Brief >> Please restate the following records word for word.

Exercise inputs >>
******************************
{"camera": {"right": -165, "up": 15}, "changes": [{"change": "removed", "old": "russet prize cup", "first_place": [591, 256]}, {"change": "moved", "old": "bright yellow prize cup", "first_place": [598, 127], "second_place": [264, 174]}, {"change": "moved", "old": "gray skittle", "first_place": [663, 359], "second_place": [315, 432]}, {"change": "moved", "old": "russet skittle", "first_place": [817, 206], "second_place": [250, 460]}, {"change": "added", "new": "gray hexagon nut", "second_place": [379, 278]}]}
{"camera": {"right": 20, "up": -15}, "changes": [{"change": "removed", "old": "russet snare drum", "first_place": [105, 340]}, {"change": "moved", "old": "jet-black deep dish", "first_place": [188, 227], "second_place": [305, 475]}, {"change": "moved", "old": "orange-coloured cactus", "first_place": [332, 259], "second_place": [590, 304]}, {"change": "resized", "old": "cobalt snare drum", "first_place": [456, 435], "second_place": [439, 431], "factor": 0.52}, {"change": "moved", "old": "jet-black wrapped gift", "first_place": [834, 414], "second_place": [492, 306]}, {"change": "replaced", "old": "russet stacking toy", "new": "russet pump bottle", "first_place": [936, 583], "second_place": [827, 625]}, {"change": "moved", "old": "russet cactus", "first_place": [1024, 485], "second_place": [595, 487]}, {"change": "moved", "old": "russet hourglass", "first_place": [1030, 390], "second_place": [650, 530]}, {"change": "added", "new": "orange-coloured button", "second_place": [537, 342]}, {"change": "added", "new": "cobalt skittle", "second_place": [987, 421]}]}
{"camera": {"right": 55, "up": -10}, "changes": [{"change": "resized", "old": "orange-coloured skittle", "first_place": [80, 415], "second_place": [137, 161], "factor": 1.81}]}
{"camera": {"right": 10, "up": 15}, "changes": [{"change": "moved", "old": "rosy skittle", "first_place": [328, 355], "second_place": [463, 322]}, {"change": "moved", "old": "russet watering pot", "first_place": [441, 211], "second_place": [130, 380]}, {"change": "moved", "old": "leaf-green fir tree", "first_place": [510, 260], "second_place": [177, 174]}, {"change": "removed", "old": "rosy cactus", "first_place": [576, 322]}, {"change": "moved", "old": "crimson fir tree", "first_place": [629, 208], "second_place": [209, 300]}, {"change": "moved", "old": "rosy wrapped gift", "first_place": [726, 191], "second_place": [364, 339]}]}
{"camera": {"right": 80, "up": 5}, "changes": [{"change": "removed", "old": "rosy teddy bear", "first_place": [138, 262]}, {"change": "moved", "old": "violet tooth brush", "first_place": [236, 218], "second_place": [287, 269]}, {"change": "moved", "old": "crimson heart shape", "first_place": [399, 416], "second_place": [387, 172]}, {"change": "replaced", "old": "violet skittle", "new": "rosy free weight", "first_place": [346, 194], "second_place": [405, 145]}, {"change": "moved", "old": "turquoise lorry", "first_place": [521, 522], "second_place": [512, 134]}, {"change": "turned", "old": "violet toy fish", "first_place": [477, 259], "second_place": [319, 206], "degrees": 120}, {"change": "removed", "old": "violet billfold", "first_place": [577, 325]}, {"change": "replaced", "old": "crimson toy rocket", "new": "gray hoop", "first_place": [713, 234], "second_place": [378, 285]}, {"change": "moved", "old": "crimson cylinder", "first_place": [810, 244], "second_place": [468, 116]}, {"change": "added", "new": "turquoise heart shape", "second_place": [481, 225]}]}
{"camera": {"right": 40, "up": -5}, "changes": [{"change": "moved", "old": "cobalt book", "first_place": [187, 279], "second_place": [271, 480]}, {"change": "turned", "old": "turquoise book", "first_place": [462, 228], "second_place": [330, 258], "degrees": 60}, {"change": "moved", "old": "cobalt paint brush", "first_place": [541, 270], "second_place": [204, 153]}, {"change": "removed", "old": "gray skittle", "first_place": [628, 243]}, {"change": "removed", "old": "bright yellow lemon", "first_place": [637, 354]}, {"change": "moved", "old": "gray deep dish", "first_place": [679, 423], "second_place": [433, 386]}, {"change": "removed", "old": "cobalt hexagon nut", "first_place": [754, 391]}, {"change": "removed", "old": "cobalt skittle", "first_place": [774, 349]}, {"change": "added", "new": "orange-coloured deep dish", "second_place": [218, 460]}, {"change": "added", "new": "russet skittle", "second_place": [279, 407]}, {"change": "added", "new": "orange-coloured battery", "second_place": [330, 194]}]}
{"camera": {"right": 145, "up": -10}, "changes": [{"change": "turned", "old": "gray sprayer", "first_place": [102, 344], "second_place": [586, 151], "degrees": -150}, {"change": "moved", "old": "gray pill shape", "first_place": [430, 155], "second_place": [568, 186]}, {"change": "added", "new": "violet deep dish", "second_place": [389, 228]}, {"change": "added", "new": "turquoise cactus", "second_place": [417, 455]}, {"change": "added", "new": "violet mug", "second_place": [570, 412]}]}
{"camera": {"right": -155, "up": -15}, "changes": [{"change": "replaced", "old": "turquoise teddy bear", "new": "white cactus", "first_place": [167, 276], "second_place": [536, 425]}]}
******************************
Worked solution >>
{"camera": {"right": -165, "up": 15}, "changes": [{"change": "removed", "old": "russet prize cup", "first_place": [591, 256]}, {"change": "moved", "old": "bright yellow prize cup", "first_place": [598, 127], "second_place": [264, 174]}, {"change": "moved", "old": "gray skittle", "first_place": [663, 359], "second_place": [315, 432]}, {"change": "moved", "old": "russet skittle", "first_place": [817, 206], "second_place": [250, 460]}, {"change": "added", "new": "gray hexagon nut", "second_place": [379, 278]}]}
{"camera": {"right": 20, "up": -15}, "changes": [{"change": "removed", "old": "russet snare drum", "first_place": [105, 340]}, {"change": "moved", "old": "jet-black deep dish", "first_place": [188, 227], "second_place": [305, 475]}, {"change": "moved", "old": "orange-coloured cactus", "first_place": [332, 259], "second_place": [590, 304]}, {"change": "resized", "old": "cobalt snare drum", "first_place": [456, 435], "second_place": [439, 431], "factor": 0.52}, {"change": "moved", "old": "jet-black wrapped gift", "first_place": [834, 414], "second_place": [492, 306]}, {"change": "replaced", "old": "russet stacking toy", "new": "russet pump bottle", "first_place": [936, 583], "second_place": [827, 625]}, {"change": "moved", "old": "russet cactus", "first_place": [1024, 485], "second_place": [595, 487]}, {"change": "moved", "old": "russet hourglass", "first_place": [1030, 390], "second_place": [650, 530]}, {"change": "added", "new": "orange-coloured button", "second_place": [537, 342]}, {"change": "added", "new": "cobalt skittle", "second_place": [987, 421]}]}
{"camera": {"right": 55, "up": -10}, "changes": [{"change": "resized", "old": "orange-coloured skittle", "first_place": [80, 415], "second_place": [137, 161], "factor": 1.81}]}
{"camera": {"right": 10, "up": 15}, "changes": [{"change": "moved", "old": "rosy skittle", "first_place": [328, 355], "second_place": [463, 322]}, {"change": "moved", "old": "russet watering pot", "first_place": [441, 211], "second_place": [130, 380]}, {"change": "moved", "old": "leaf-green fir tree", "first_place": [510, 260], "second_place": [177, 174]}, {"change": "removed", "old": "rosy cactus", "first_place": [576, 322]}, {"change": "moved", "old": "crimson fir tree", "first_place": [629, 208], "second_place": [209, 300]}, {"change": "moved", "old": "rosy wrapped gift", "first_place": [726, 191], "second_place": [364, 339]}]}
{"camera": {"right": 80, "up": 5}, "changes": [{"change": "removed", "old": "rosy teddy bear", "first_place": [138, 262]}, {"change": "moved", "old": "violet tooth brush", "first_place": [236, 218], "second_place": [287, 269]}, {"change": "moved", "old": "crimson heart shape", "first_place": [399, 416], "second_place": [387, 172]}, {"change": "replaced", "old": "violet skittle", "new": "rosy free weight", "first_place": [346, 194], "second_place": [405, 145]}, {"change": "moved", "old": "turquoise lorry", "first_place": [521, 522], "second_place": [512, 134]}, {"change": "turned", "old": "violet toy fish", "first_place": [477, 259], "second_place": [319, 206], "degrees": 120}, {"change": "removed", "old": "violet billfold", "first_place": [577, 325]}, {"change": "replaced", "old": "crimson toy rocket", "new": "gray hoop", "first_place": [713, 234], "second_place": [378, 285]}, {"change": "moved", "old": "crimson cylinder", "first_place": [810, 244], "second_place": [468, 116]}, {"change": "added", "new": "turquoise heart shape", "second_place": [481, 225]}]}
{"camera": {"right": 40, "up": -5}, "changes": [{"change": "moved", "old": "cobalt book", "first_place": [187, 279], "second_place": [271, 480]}, {"change": "turned", "old": "turquoise book", "first_place": [462, 228], "second_place": [330, 258], "degrees": 60}, {"change": "moved", "old": "cobalt paint brush", "first_place": [541, 270], "second_place": [204, 153]}, {"change": "removed", "old": "gray skittle", "first_place": [628, 243]}, {"change": "removed", "old": "bright yellow lemon", "first_place": [637, 354]}, {"change": "moved", "old": "gray deep dish", "first_place": [679, 423], "second_place": [433, 386]}, {"change": "removed", "old": "cobalt hexagon nut", "first_place": [754, 391]}, {"change": "removed", "old": "cobalt skittle", "first_place": [774, 349]}, {"change": "added", "new": "orange-coloured deep dish", "second_place": [218, 460]}, {"change": "added", "new": "russet skittle", "second_place": [279, 407]}, {"change": "added", "new": "orange-coloured battery", "second_place": [330, 194]}]}
{"camera": {"right": 145, "up": -10}, "changes": [{"change": "turned", "old": "gray sprayer", "first_place": [102, 344], "second_place": [586, 151], "degrees": -150}, {"change": "moved", "old": "gray pill shape", "first_place": [430, 155], "second_place": [568, 186]}, {"change": "added", "new": "violet deep dish", "second_place": [389, 228]}, {"change": "added", "new": "turquoise cactus", "second_place": [417, 455]}, {"change": "added", "new": "violet mug", "second_place": [570, 412]}]}
{"camera": {"right": -155, "up": -15}, "changes": [{"change": "replaced", "old": "turquoise teddy bear", "new": "white cactus", "first_place": [167, 276], "second_place": [536, 425]}]}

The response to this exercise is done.